### Records for this exercise

_ _ _ _

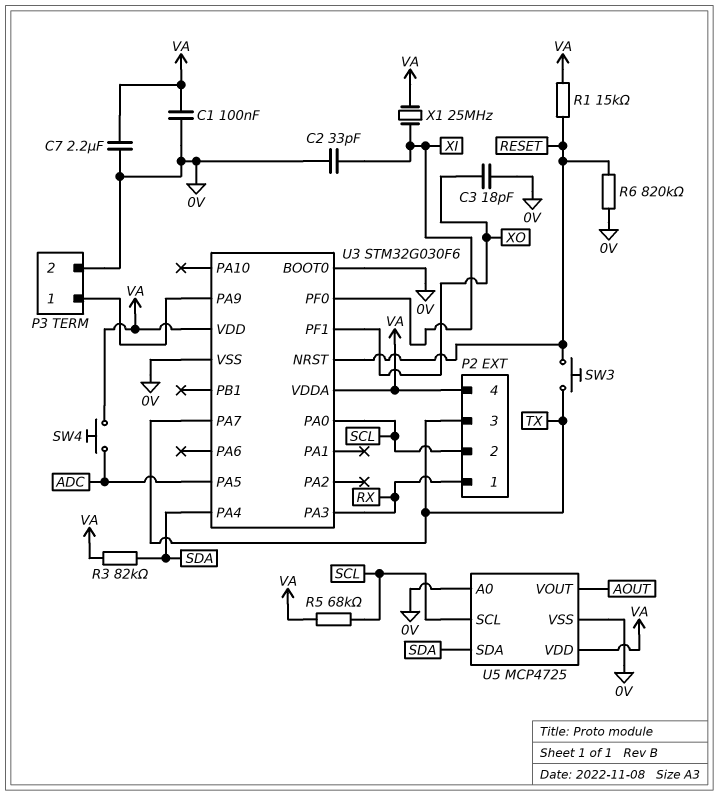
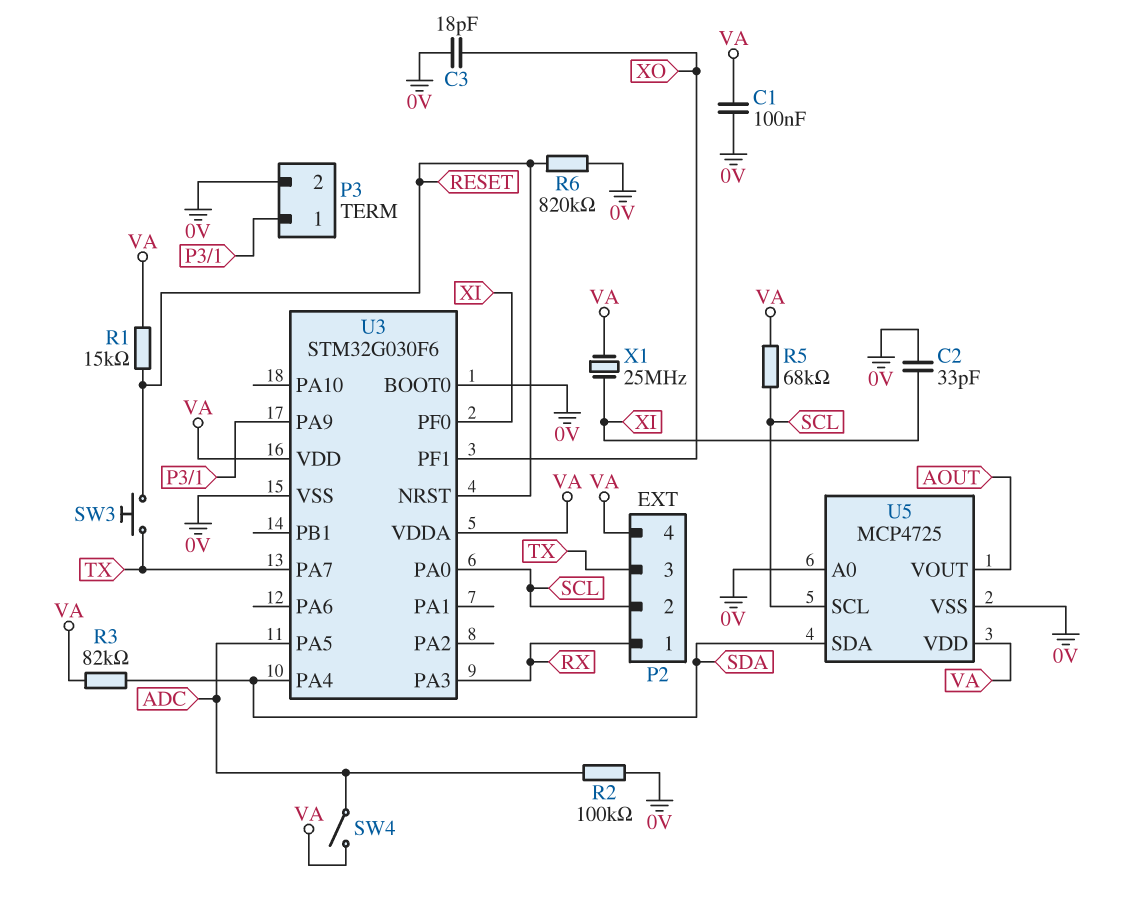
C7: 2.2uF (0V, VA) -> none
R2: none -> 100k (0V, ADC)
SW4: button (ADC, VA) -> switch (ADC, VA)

_ _ _ _

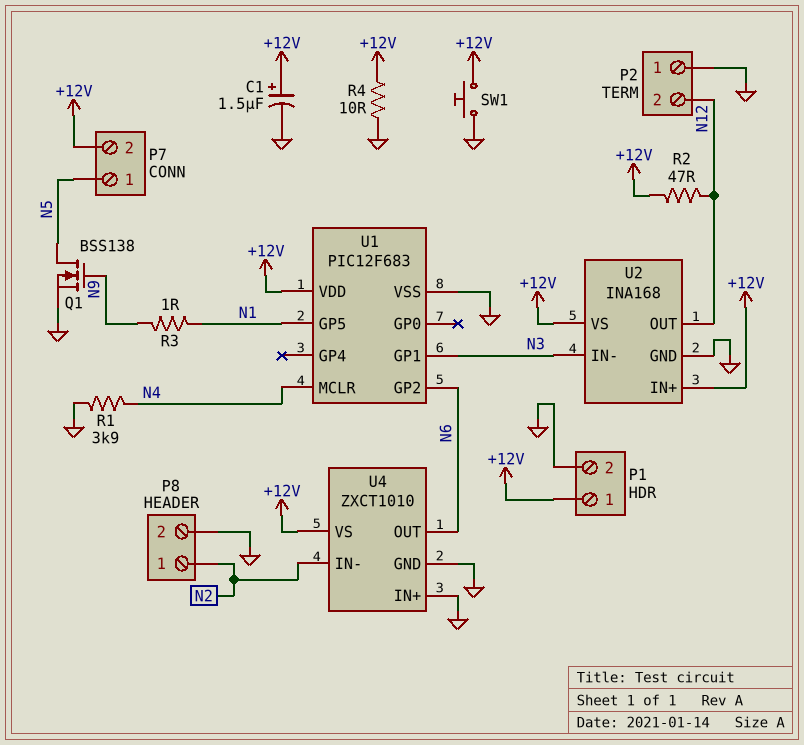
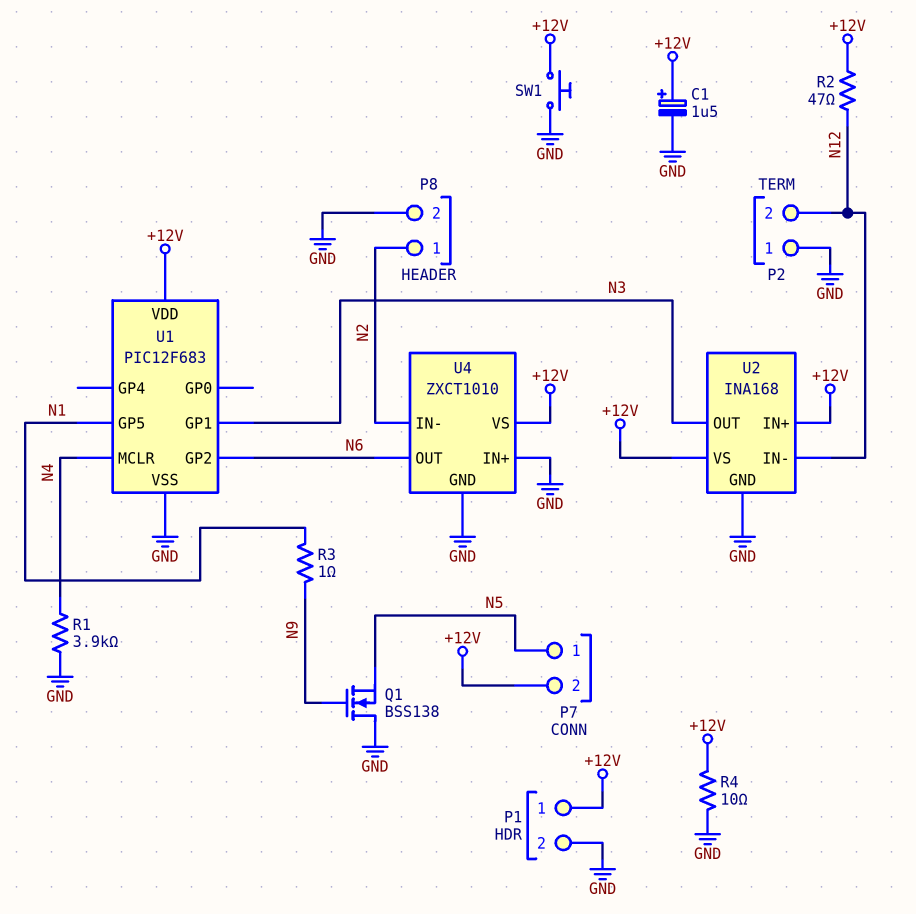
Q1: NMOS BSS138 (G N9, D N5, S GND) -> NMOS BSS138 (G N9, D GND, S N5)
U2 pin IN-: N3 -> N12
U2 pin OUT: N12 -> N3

_ _ _ _

### Your assignment
Repeat, character for character, the lines of the material above from the line with "C7: 2.2uF (0V, VA) -> none" through the line with "SW4: button (ADC, VA) -> switch (ADC, VA)".

### Result of this exercise
C7: 2.2uF (0V, VA) -> none
R2: none -> 100k (0V, ADC)
SW4: button (ADC, VA) -> switch (ADC, VA)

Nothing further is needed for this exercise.